**Required work:** Please reproduce the items word for word, starting at the line that contains "1992, 1994 (240, 96)" and ending at the final line of the items, with both included.
********************
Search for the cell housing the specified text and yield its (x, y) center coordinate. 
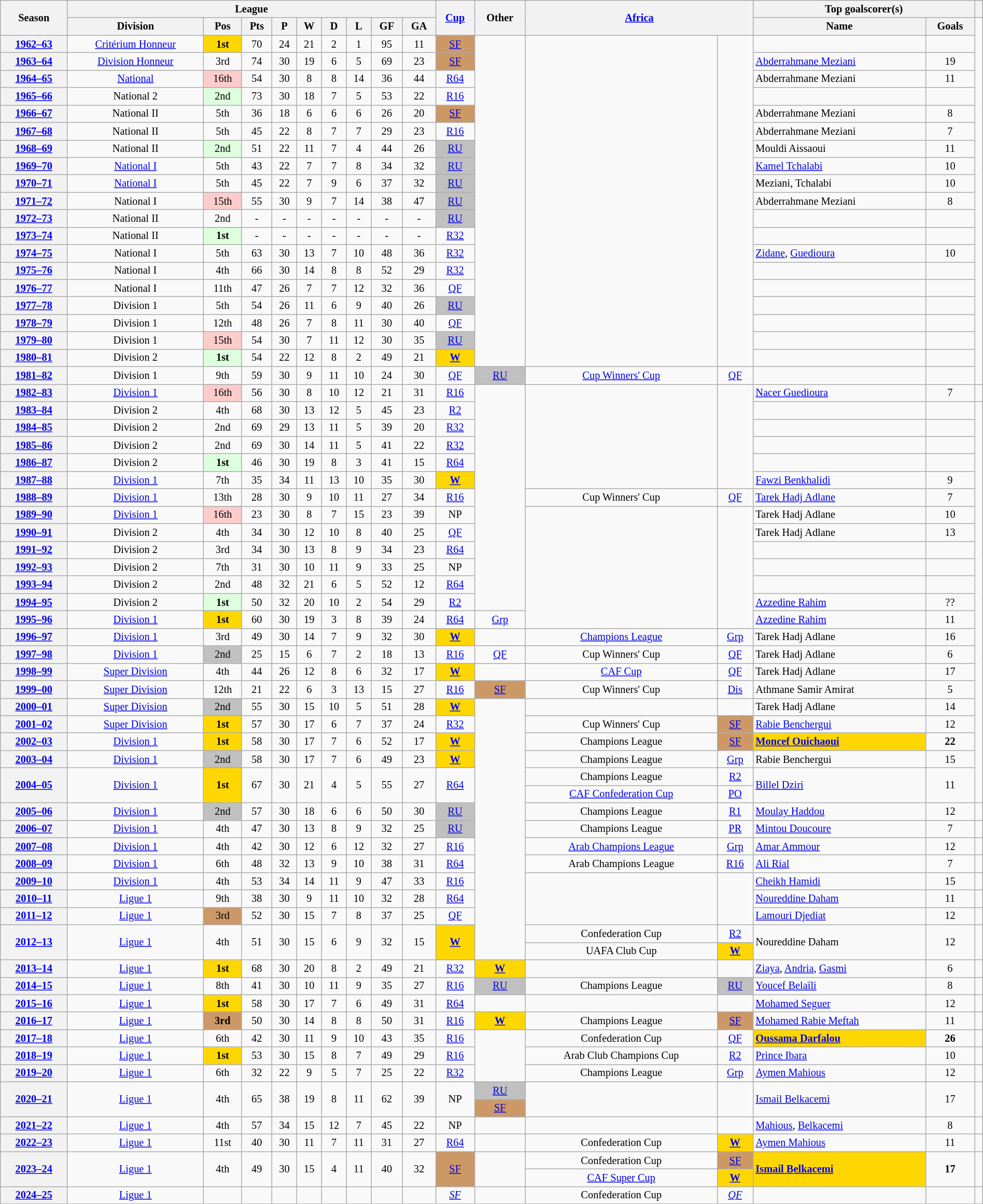
1968–69 (34, 149)
1988–89 (34, 498)
Mouldi Aissaoui (840, 149)
Oussama Darfalou (840, 1038)
1973–74 (34, 236)
Youcef Belaïli (840, 986)
1974–75 (34, 254)
Meziani, Tchalabi (840, 184)
1975–76 (34, 271)
1972–73 (34, 218)
CAF Cup (621, 672)
1989–90 (34, 515)
League (252, 9)
1981–82 (34, 375)
Moulay Haddou (840, 812)
13th (223, 498)
2013–14 (34, 968)
2007–08 (34, 847)
63 (257, 254)
Division Honneur (136, 61)
Name (840, 26)
Lamouri Djediat (840, 916)
1970–71 (34, 184)
1978–79 (34, 323)
GA (419, 26)
Pts (257, 26)
UAFA Club Cup (621, 951)
Mohamed Rabie Meftah (840, 1021)
46 (257, 462)
2010–11 (34, 899)
2016–17 (34, 1021)
2003–04 (34, 760)
Dis (735, 690)
1965–66 (34, 96)
Cup (455, 18)
16 (950, 637)
Kamel Tchalabi (840, 166)
1995–96 (34, 620)
1999–00 (34, 690)
67 (257, 785)
Mintou Doucoure (840, 829)
L (359, 26)
CAF Confederation Cup (621, 794)
62 (387, 1099)
1963–64 (34, 61)
2018–19 (34, 1056)
1991–92 (34, 550)
Billel Dziri (840, 785)
2020–21 (34, 1099)
2011–12 (34, 916)
R1 (735, 812)
2023–24 (34, 1170)
PR (735, 829)
Arab Club Champions Cup (621, 1056)
1976–77 (34, 288)
2022–23 (34, 1143)
74 (257, 61)
1969–70 (34, 166)
1982–83 (34, 393)
2008–09 (34, 864)
1977–78 (34, 305)
2002–03 (34, 742)
1986–87 (34, 462)
1998–99 (34, 672)
?? (950, 602)
2004–05 (34, 785)
1966–67 (34, 114)
11st (223, 1143)
59 (257, 375)
PO (735, 794)
National 2 (136, 96)
2006–07 (34, 829)
Critérium Honneur (136, 44)
1980–81 (34, 358)
1992–93 (34, 567)
1997–98 (34, 655)
2009–10 (34, 881)
1994–95 (34, 602)
National (136, 79)
GF (387, 26)
1967–68 (34, 131)
1964–65 (34, 79)
CAF Super Cup (621, 1178)
Fawzi Benkhalidi (840, 480)
1987–88 (34, 480)
2021–22 (34, 1126)
1985–86 (34, 445)
Season (34, 18)
2001–02 (34, 724)
2005–06 (34, 812)
11th (223, 288)
70 (257, 44)
Athmane Samir Amirat (840, 690)
1 (359, 44)
1984–85 (34, 428)
2012–13 (34, 943)
D (334, 26)
2024–25 (34, 1196)
2014–15 (34, 986)
1996–97 (34, 637)
1983–84 (34, 410)
2017–18 (34, 1038)
Division (136, 26)
Top goalscorer(s) (864, 9)
1971–72 (34, 201)
P (285, 26)
73 (257, 96)
1962–63 (34, 44)
1979–80 (34, 341)
Prince Ibara (840, 1056)
66 (257, 271)
2015–16 (34, 1004)
2000–01 (34, 707)
Ali Rial (840, 864)
65 (257, 1099)
2019–20 (34, 1073)
Other (500, 18)
Pos (223, 26)
Nacer Guedioura (840, 393)
56 (257, 393)
Ziaya, Andria, Gasmi (840, 968)
Moncef Ouichaoui (840, 742)
Cheikh Hamidi (840, 881)
95 (387, 44)
Mohamed Seguer (840, 1004)
60 (257, 620)
Amar Ammour (840, 847)
8th (223, 986)
Goals (950, 26)
Africa (639, 18)
1990–91 (34, 532)
1993–94 (34, 585)
Zidane, Guedioura (840, 254)
Mahious, Belkacemi (840, 1126)
Return the (X, Y) coordinate for the center point of the cell that contains the specified text.  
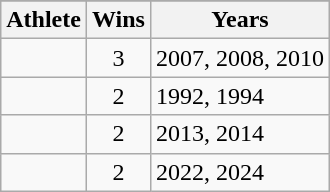
1992, 1994 (240, 96)
2007, 2008, 2010 (240, 58)
3 (118, 58)
Years (240, 20)
2013, 2014 (240, 134)
2022, 2024 (240, 172)
Wins (118, 20)
Athlete (44, 20)
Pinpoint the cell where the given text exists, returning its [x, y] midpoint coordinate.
********************
**Problem solution:**
1992, 1994 (240, 96)
2007, 2008, 2010 (240, 58)
3 (118, 58)
Years (240, 20)
2013, 2014 (240, 134)
2022, 2024 (240, 172)
Wins (118, 20)
Athlete (44, 20)
Pinpoint the cell where the given text exists, returning its [x, y] midpoint coordinate.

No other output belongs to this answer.